* _Your objective_
The entries below are to be transcribed in full, without their images.

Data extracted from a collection
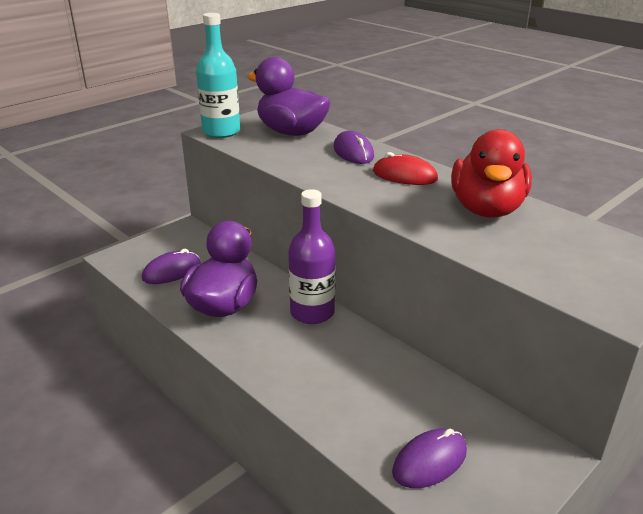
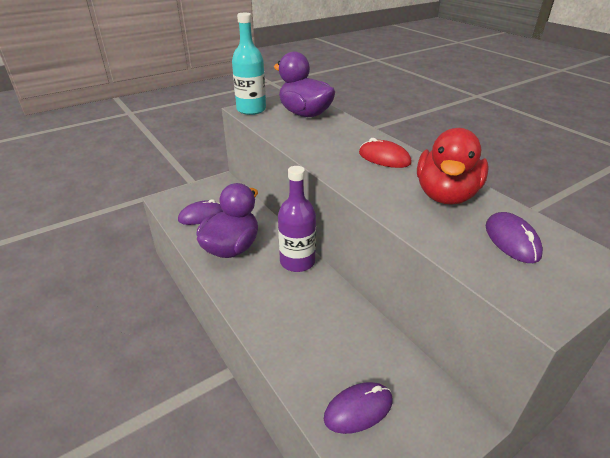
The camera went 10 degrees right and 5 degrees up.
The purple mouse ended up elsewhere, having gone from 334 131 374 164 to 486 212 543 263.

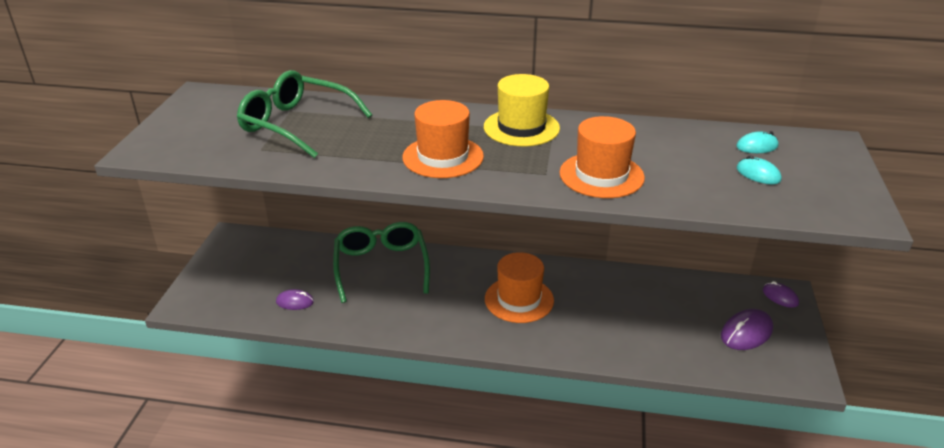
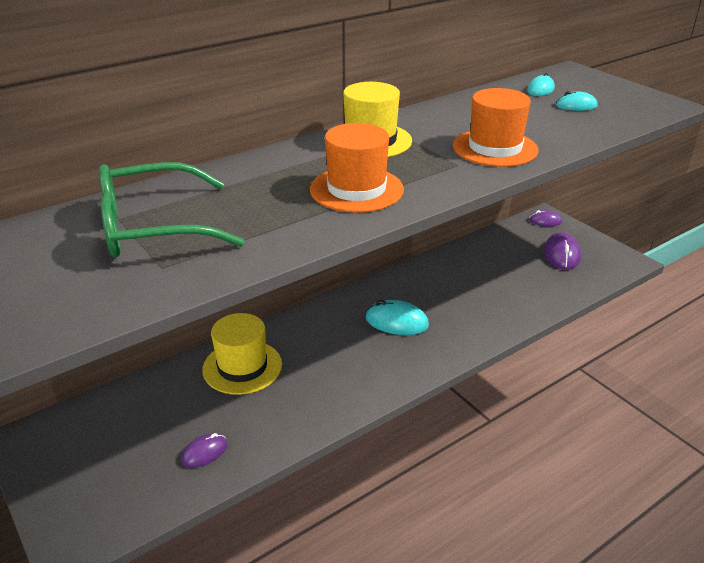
The camera went 45 degrees left and 0 degrees up.
Where the green glasses stood at 333 222 430 303, the yellow hat came to stand at 203 313 282 395.
Where the orange hat stood at 485 252 554 323, the turquoise mouse came to stand at 366 300 429 335.

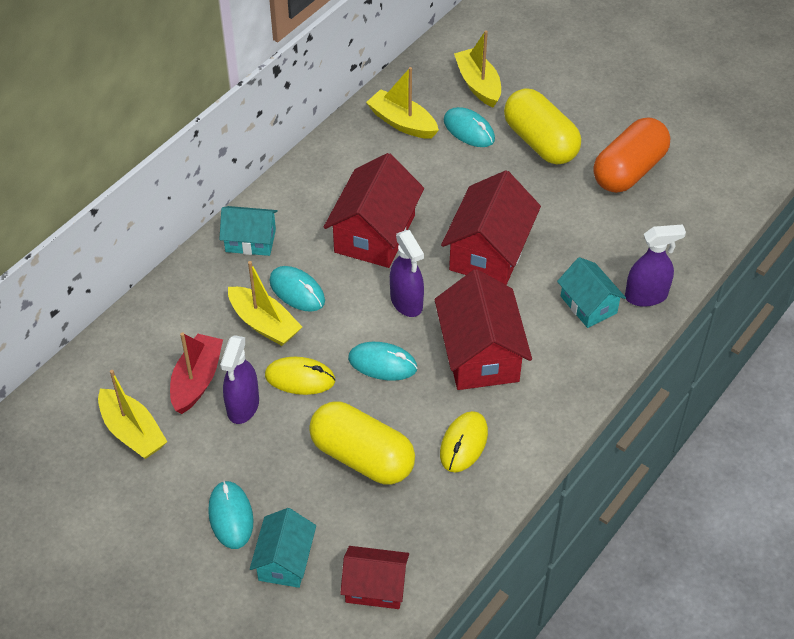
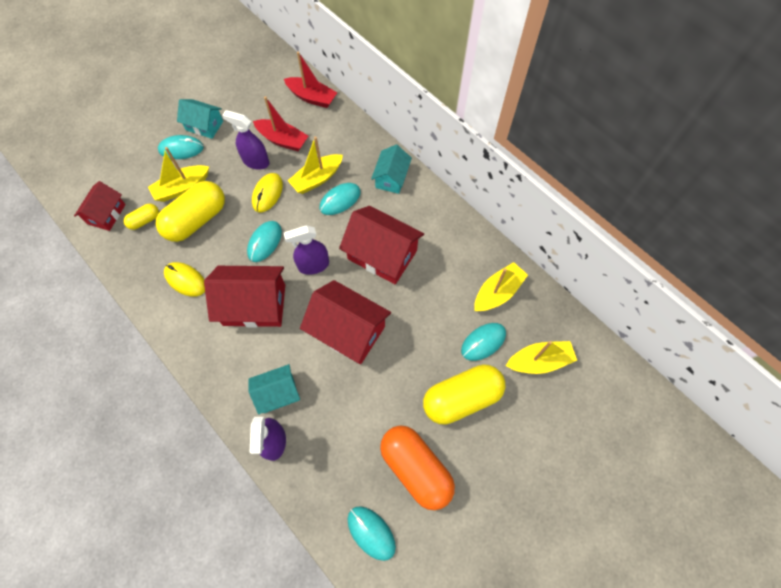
The camera went 100 degrees right and 15 degrees up.
The second view gained the yellow capsule at 123 204 159 230.
The yellow boat ended up elsewhere, having gone from 98 370 167 459 to 148 147 209 202.
The turquoise house ended up elsewhere, having gone from 250 508 316 588 to 177 99 223 139.
The second view gained the red boat at 284 52 337 108.
The second view gained the turquoise mouse at 348 506 396 561.

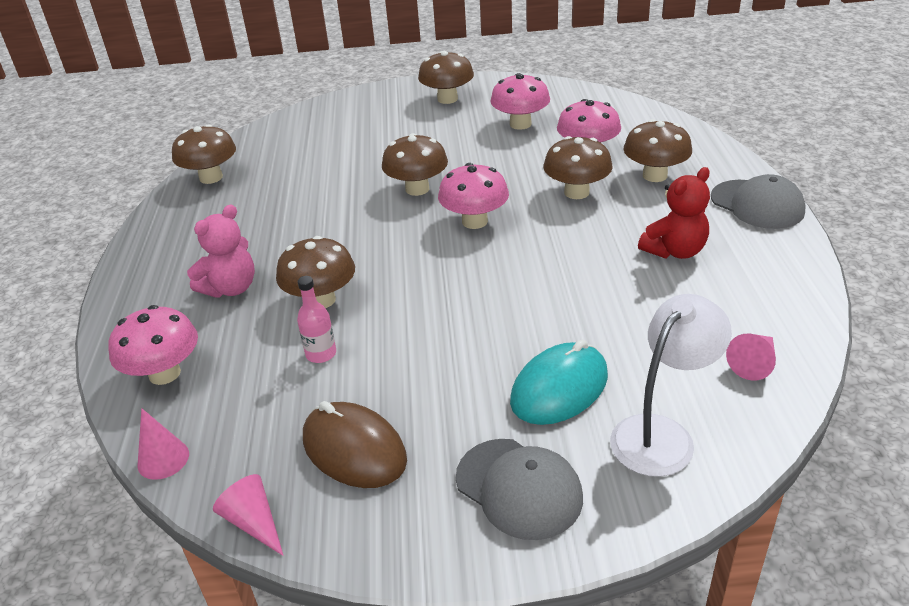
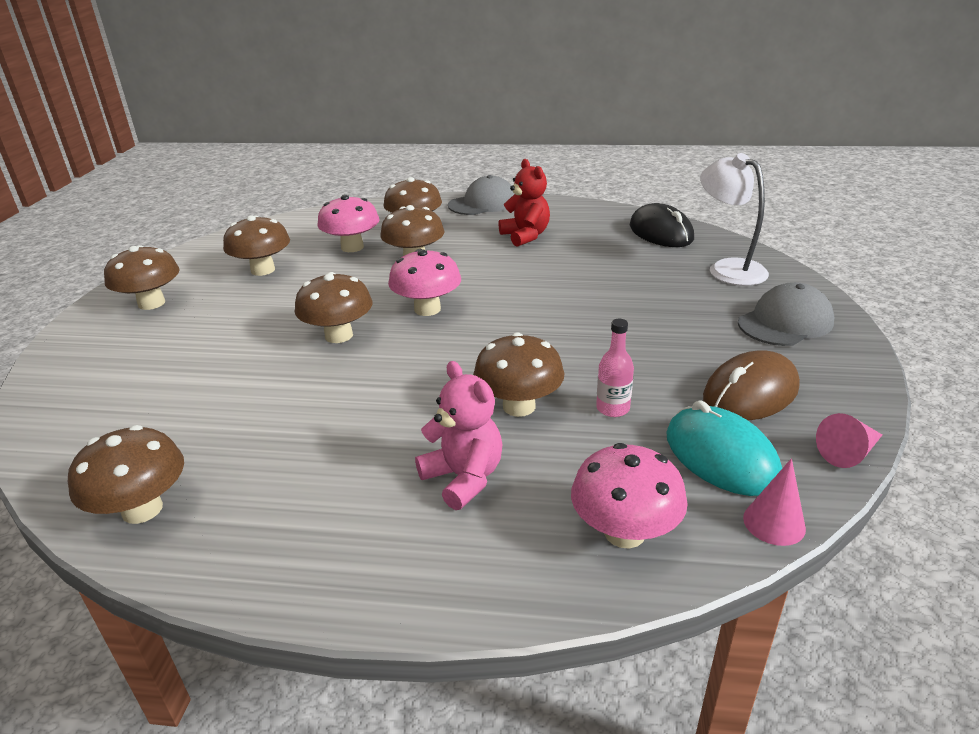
The camera went 80 degrees left and 5 degrees down.
What was the pink mushroom at 490 73 550 130 turned into the brown mushroom at 223 215 290 276.
Where the pink cone stood at 726 334 776 381, the black mouse came to stand at 630 203 694 247.
The turquoise mouse ended up elsewhere, having gone from 510 340 608 425 to 666 400 782 496.

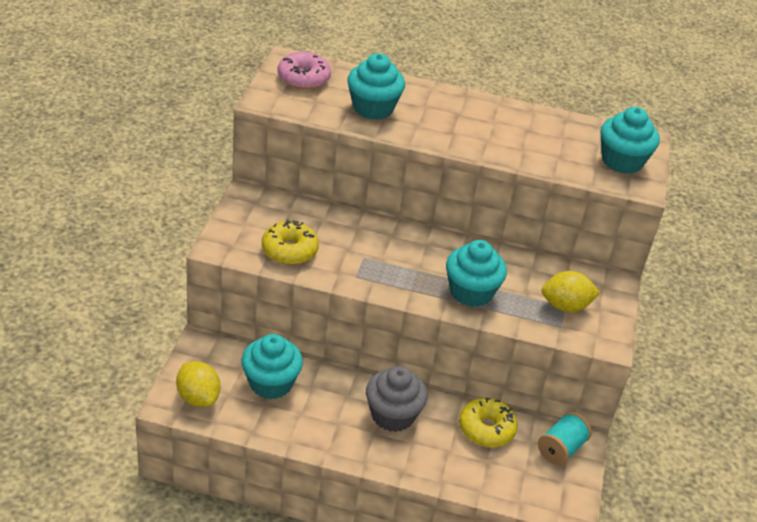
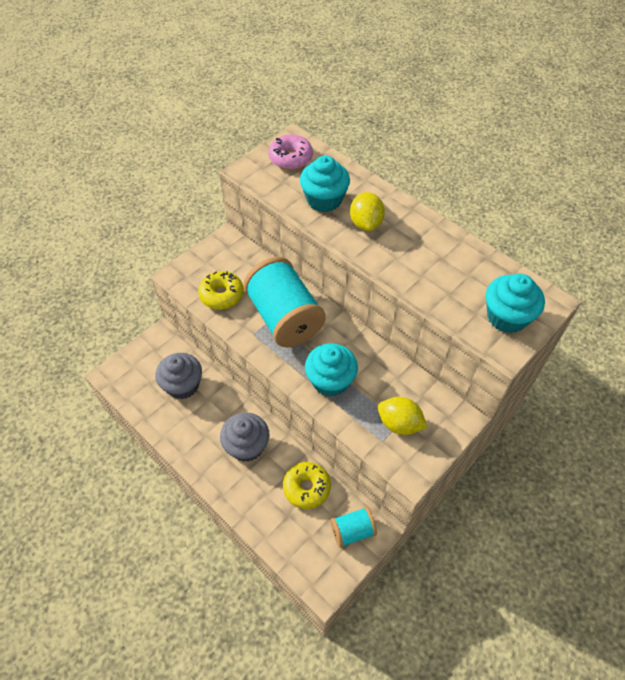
The camera went 35 degrees right and 15 degrees up.
What was the turquoise cupcake at 241 334 303 399 turned into the grey cupcake at 155 353 202 399.
The second view gained the turquoise spool at 243 257 326 348.
The yellow lemon ended up elsewhere, having gone from 176 361 220 407 to 350 192 385 231.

* _Response to this task_
The camera went 10 degrees right and 5 degrees up.
The purple mouse ended up elsewhere, having gone from 334 131 374 164 to 486 212 543 263.

The camera went 45 degrees left and 0 degrees up.
Where the green glasses stood at 333 222 430 303, the yellow hat came to stand at 203 313 282 395.
Where the orange hat stood at 485 252 554 323, the turquoise mouse came to stand at 366 300 429 335.

The camera went 100 degrees right and 15 degrees up.
The second view gained the yellow capsule at 123 204 159 230.
The yellow boat ended up elsewhere, having gone from 98 370 167 459 to 148 147 209 202.
The turquoise house ended up elsewhere, having gone from 250 508 316 588 to 177 99 223 139.
The second view gained the red boat at 284 52 337 108.
The second view gained the turquoise mouse at 348 506 396 561.

The camera went 80 degrees left and 5 degrees down.
What was the pink mushroom at 490 73 550 130 turned into the brown mushroom at 223 215 290 276.
Where the pink cone stood at 726 334 776 381, the black mouse came to stand at 630 203 694 247.
The turquoise mouse ended up elsewhere, having gone from 510 340 608 425 to 666 400 782 496.

The camera went 35 degrees right and 15 degrees up.
What was the turquoise cupcake at 241 334 303 399 turned into the grey cupcake at 155 353 202 399.
The second view gained the turquoise spool at 243 257 326 348.
The yellow lemon ended up elsewhere, having gone from 176 361 220 407 to 350 192 385 231.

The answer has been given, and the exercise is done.